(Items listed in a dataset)

>>>>>

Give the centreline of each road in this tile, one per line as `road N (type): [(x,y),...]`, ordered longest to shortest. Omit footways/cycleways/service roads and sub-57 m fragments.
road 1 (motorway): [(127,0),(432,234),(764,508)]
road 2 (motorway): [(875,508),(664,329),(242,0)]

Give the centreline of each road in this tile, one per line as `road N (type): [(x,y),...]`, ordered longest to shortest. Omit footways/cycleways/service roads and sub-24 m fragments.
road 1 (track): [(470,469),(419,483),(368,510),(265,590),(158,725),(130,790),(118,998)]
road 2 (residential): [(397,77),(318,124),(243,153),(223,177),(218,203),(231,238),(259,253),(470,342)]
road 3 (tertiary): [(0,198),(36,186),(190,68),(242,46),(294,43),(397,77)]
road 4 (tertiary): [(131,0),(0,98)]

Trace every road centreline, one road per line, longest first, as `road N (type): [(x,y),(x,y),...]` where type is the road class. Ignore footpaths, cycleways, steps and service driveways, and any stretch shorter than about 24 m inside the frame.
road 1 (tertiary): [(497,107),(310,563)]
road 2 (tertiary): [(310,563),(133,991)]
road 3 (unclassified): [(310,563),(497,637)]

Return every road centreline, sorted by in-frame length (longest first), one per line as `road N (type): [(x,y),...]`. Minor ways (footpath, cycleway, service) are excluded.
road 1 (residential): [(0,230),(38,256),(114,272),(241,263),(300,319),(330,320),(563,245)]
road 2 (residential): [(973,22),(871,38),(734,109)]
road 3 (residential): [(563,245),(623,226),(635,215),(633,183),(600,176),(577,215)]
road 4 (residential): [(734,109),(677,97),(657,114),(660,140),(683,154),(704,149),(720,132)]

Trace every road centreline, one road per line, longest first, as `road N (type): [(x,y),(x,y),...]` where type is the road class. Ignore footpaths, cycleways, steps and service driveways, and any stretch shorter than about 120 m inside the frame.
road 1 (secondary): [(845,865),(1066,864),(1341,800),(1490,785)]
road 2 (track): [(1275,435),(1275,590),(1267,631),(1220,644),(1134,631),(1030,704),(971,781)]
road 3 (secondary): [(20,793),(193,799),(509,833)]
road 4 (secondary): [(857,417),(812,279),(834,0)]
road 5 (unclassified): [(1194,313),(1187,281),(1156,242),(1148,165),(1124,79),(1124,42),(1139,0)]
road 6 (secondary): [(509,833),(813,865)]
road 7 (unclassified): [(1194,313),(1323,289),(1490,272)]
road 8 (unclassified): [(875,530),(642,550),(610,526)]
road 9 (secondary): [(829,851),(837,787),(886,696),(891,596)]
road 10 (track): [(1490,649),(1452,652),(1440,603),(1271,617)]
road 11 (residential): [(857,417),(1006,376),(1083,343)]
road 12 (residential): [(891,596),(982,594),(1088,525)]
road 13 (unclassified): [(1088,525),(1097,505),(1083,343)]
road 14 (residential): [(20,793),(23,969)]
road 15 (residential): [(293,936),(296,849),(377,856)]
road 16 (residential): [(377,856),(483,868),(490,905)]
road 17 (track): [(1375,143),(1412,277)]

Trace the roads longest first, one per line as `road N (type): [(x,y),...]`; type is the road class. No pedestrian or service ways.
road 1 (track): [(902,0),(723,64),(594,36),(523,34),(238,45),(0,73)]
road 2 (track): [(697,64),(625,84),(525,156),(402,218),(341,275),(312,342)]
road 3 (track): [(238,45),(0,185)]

<<<<<

Task instructions:
The expected result is every record above, duplicated exactly.

Response for this exercise:
Give the centreline of each road in this tile, one per line as `road N (type): [(x,y),...]`, ordered longest to shortest. Omit footways/cycleways/service roads and sub-57 m fragments.
road 1 (motorway): [(127,0),(432,234),(764,508)]
road 2 (motorway): [(875,508),(664,329),(242,0)]

Give the centreline of each road in this tile, one per line as `road N (type): [(x,y),...]`, ordered longest to shortest. Omit footways/cycleways/service roads and sub-24 m fragments.
road 1 (track): [(470,469),(419,483),(368,510),(265,590),(158,725),(130,790),(118,998)]
road 2 (residential): [(397,77),(318,124),(243,153),(223,177),(218,203),(231,238),(259,253),(470,342)]
road 3 (tertiary): [(0,198),(36,186),(190,68),(242,46),(294,43),(397,77)]
road 4 (tertiary): [(131,0),(0,98)]

Trace every road centreline, one road per line, longest first, as `road N (type): [(x,y),(x,y),...]` where type is the road class. Ignore footpaths, cycleways, steps and service driveways, and any stretch shorter than about 24 m inside the frame.
road 1 (tertiary): [(497,107),(310,563)]
road 2 (tertiary): [(310,563),(133,991)]
road 3 (unclassified): [(310,563),(497,637)]

Return every road centreline, sorted by in-frame length (longest first), one per line as `road N (type): [(x,y),...]`. Minor ways (footpath, cycleway, service) are excluded.
road 1 (residential): [(0,230),(38,256),(114,272),(241,263),(300,319),(330,320),(563,245)]
road 2 (residential): [(973,22),(871,38),(734,109)]
road 3 (residential): [(563,245),(623,226),(635,215),(633,183),(600,176),(577,215)]
road 4 (residential): [(734,109),(677,97),(657,114),(660,140),(683,154),(704,149),(720,132)]

Trace every road centreline, one road per line, longest first, as `road N (type): [(x,y),(x,y),...]` where type is the road class. Ignore footpaths, cycleways, steps and service driveways, and any stretch shorter than about 120 m inside the frame.
road 1 (secondary): [(845,865),(1066,864),(1341,800),(1490,785)]
road 2 (track): [(1275,435),(1275,590),(1267,631),(1220,644),(1134,631),(1030,704),(971,781)]
road 3 (secondary): [(20,793),(193,799),(509,833)]
road 4 (secondary): [(857,417),(812,279),(834,0)]
road 5 (unclassified): [(1194,313),(1187,281),(1156,242),(1148,165),(1124,79),(1124,42),(1139,0)]
road 6 (secondary): [(509,833),(813,865)]
road 7 (unclassified): [(1194,313),(1323,289),(1490,272)]
road 8 (unclassified): [(875,530),(642,550),(610,526)]
road 9 (secondary): [(829,851),(837,787),(886,696),(891,596)]
road 10 (track): [(1490,649),(1452,652),(1440,603),(1271,617)]
road 11 (residential): [(857,417),(1006,376),(1083,343)]
road 12 (residential): [(891,596),(982,594),(1088,525)]
road 13 (unclassified): [(1088,525),(1097,505),(1083,343)]
road 14 (residential): [(20,793),(23,969)]
road 15 (residential): [(293,936),(296,849),(377,856)]
road 16 (residential): [(377,856),(483,868),(490,905)]
road 17 (track): [(1375,143),(1412,277)]

Trace the roads longest first, one per line as `road N (type): [(x,y),...]`; type is the road class. No pedestrian or service ways.
road 1 (track): [(902,0),(723,64),(594,36),(523,34),(238,45),(0,73)]
road 2 (track): [(697,64),(625,84),(525,156),(402,218),(341,275),(312,342)]
road 3 (track): [(238,45),(0,185)]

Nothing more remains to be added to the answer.